• _Exercise_:
Scan the records beneath this line for the line holding "turquoise ball: 1 -> 3" and the line holding "turquoise candle: 2 -> 3", then transcribe exactly those two and all lines between.
################
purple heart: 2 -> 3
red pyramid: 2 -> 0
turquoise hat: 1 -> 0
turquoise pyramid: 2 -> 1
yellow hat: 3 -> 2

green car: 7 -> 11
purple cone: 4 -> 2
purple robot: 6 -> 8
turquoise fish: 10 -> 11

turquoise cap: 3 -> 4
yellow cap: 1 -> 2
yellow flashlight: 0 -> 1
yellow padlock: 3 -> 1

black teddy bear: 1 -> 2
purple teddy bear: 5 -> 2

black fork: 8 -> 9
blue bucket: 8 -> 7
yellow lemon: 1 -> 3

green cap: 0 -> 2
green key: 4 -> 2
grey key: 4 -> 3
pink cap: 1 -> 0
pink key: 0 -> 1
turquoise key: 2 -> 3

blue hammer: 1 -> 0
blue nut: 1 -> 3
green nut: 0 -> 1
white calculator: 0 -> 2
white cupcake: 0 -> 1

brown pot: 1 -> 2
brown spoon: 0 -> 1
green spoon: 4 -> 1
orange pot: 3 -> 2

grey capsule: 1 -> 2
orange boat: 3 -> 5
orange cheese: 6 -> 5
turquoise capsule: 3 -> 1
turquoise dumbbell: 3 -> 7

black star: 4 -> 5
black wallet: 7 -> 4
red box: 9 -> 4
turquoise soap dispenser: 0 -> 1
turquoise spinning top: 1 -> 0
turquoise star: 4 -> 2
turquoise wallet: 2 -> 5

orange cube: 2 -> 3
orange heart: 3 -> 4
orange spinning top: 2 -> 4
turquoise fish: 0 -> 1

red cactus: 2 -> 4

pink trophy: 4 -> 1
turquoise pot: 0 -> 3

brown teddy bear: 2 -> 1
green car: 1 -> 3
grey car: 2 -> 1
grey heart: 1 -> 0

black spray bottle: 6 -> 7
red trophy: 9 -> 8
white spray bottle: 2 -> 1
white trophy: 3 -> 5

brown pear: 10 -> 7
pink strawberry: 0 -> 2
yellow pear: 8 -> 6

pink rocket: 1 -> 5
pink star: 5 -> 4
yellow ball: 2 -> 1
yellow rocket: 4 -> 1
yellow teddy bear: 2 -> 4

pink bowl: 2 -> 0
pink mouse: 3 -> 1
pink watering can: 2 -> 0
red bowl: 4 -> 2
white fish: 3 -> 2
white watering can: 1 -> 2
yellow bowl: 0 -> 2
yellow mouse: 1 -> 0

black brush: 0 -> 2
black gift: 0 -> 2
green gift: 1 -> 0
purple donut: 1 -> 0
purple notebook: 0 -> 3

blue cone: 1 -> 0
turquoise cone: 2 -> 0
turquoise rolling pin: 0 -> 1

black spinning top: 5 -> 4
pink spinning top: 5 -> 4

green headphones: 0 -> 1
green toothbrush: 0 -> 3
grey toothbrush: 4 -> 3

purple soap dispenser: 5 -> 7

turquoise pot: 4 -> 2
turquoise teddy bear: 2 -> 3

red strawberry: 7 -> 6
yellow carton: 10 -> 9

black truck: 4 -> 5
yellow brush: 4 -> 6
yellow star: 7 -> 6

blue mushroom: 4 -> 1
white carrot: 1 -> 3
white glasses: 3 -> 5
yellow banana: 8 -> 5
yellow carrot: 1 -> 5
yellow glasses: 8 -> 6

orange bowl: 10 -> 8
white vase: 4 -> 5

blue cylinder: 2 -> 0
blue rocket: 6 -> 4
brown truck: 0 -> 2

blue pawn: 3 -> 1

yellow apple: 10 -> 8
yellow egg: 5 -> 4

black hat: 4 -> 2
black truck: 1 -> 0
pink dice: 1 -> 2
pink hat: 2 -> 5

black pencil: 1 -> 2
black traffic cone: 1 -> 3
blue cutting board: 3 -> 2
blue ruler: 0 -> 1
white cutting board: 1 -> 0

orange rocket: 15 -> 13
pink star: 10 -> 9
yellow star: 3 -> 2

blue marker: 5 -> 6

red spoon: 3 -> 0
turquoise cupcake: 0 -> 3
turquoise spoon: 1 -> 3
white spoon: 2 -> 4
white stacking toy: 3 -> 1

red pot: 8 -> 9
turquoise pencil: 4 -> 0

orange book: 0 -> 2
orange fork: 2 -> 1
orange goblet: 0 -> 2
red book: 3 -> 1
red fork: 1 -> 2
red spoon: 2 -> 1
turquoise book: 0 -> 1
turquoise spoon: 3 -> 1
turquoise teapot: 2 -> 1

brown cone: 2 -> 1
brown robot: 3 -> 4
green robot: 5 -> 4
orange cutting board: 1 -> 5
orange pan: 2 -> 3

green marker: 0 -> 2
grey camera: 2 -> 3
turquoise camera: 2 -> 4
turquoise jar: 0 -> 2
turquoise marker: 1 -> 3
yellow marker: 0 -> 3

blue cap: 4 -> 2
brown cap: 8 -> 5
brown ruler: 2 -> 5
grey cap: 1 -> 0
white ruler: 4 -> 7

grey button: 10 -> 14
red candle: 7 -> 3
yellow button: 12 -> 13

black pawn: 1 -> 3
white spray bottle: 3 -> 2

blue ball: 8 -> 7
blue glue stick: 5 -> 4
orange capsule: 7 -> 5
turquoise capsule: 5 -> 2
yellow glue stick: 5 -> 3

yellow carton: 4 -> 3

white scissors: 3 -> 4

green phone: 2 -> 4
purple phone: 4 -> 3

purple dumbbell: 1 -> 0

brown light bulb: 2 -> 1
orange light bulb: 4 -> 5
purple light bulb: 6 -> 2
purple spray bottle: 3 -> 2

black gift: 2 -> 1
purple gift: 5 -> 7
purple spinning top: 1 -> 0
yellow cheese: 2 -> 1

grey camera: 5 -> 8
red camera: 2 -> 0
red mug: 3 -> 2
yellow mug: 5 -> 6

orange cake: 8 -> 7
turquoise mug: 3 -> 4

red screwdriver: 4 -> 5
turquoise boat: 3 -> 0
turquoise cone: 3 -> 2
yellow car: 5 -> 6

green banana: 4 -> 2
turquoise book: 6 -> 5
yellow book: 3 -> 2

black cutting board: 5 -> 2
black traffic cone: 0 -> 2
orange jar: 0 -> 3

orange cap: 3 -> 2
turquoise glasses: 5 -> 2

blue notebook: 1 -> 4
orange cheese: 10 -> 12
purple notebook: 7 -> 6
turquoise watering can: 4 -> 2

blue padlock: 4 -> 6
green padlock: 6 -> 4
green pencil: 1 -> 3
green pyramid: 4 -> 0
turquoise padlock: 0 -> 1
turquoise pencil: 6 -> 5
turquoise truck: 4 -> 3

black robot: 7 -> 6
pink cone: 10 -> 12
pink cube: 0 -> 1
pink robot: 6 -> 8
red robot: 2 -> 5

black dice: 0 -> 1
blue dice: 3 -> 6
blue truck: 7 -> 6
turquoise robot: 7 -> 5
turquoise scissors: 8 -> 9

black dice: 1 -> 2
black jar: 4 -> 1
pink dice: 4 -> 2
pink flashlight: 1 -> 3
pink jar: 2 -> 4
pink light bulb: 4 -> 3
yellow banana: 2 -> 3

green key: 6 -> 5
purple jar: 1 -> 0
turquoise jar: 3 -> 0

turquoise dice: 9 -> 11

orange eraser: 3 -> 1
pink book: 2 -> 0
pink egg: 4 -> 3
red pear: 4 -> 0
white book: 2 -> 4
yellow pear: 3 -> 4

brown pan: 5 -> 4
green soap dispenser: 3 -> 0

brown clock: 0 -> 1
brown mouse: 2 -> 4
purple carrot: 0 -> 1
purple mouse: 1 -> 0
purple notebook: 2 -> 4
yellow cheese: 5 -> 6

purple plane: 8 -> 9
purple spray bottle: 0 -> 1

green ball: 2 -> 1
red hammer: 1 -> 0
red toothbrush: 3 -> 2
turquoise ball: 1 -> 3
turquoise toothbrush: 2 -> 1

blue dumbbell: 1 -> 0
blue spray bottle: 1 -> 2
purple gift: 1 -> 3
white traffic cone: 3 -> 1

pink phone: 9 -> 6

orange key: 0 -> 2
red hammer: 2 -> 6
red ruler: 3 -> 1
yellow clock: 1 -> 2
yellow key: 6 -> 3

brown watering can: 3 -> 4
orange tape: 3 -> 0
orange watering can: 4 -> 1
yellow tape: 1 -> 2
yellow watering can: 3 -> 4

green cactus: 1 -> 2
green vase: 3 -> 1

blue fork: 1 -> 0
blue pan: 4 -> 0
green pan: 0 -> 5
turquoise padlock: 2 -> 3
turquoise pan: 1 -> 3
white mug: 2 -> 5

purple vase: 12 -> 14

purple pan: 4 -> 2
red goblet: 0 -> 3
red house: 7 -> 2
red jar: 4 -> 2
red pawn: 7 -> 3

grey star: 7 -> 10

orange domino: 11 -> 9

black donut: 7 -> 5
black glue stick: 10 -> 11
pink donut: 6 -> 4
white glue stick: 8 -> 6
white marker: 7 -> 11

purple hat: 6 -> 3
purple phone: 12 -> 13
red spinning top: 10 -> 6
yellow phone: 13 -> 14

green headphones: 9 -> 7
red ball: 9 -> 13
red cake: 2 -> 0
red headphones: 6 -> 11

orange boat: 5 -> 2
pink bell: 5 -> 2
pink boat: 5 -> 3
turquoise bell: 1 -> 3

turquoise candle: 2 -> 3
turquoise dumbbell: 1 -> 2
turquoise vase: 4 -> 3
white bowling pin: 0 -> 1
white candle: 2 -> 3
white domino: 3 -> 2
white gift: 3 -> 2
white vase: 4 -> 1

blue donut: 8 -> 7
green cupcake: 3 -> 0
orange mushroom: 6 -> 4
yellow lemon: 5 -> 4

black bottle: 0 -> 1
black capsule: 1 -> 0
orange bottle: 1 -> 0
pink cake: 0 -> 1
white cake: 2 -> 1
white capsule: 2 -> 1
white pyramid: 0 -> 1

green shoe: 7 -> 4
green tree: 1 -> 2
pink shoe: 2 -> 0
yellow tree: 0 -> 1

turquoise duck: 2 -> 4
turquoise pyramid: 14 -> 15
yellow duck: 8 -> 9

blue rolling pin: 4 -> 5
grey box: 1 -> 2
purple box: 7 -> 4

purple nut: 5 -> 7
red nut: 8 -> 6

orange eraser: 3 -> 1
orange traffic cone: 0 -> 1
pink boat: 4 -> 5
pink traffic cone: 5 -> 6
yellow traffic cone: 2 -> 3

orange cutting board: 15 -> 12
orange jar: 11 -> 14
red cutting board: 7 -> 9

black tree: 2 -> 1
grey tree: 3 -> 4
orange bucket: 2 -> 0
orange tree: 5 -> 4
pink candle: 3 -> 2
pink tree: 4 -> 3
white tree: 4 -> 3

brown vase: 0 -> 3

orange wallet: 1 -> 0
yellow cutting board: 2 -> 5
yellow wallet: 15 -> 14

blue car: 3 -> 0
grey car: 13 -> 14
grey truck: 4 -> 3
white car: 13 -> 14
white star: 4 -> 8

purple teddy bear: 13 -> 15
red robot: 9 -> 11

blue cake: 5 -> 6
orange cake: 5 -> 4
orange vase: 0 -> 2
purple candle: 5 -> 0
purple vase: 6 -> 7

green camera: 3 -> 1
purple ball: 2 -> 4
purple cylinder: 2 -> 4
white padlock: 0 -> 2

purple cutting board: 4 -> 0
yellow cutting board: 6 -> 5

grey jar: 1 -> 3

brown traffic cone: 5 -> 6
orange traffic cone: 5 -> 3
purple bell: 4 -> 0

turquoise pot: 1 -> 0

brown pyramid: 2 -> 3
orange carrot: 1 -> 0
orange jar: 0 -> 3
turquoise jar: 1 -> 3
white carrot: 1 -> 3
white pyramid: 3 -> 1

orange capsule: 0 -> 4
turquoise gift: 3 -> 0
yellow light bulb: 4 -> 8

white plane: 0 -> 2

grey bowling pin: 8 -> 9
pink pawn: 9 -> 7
################
• _Answer section_:
turquoise ball: 1 -> 3
turquoise toothbrush: 2 -> 1

blue dumbbell: 1 -> 0
blue spray bottle: 1 -> 2
purple gift: 1 -> 3
white traffic cone: 3 -> 1

pink phone: 9 -> 6

orange key: 0 -> 2
red hammer: 2 -> 6
red ruler: 3 -> 1
yellow clock: 1 -> 2
yellow key: 6 -> 3

brown watering can: 3 -> 4
orange tape: 3 -> 0
orange watering can: 4 -> 1
yellow tape: 1 -> 2
yellow watering can: 3 -> 4

green cactus: 1 -> 2
green vase: 3 -> 1

blue fork: 1 -> 0
blue pan: 4 -> 0
green pan: 0 -> 5
turquoise padlock: 2 -> 3
turquoise pan: 1 -> 3
white mug: 2 -> 5

purple vase: 12 -> 14

purple pan: 4 -> 2
red goblet: 0 -> 3
red house: 7 -> 2
red jar: 4 -> 2
red pawn: 7 -> 3

grey star: 7 -> 10

orange domino: 11 -> 9

black donut: 7 -> 5
black glue stick: 10 -> 11
pink donut: 6 -> 4
white glue stick: 8 -> 6
white marker: 7 -> 11

purple hat: 6 -> 3
purple phone: 12 -> 13
red spinning top: 10 -> 6
yellow phone: 13 -> 14

green headphones: 9 -> 7
red ball: 9 -> 13
red cake: 2 -> 0
red headphones: 6 -> 11

orange boat: 5 -> 2
pink bell: 5 -> 2
pink boat: 5 -> 3
turquoise bell: 1 -> 3

turquoise candle: 2 -> 3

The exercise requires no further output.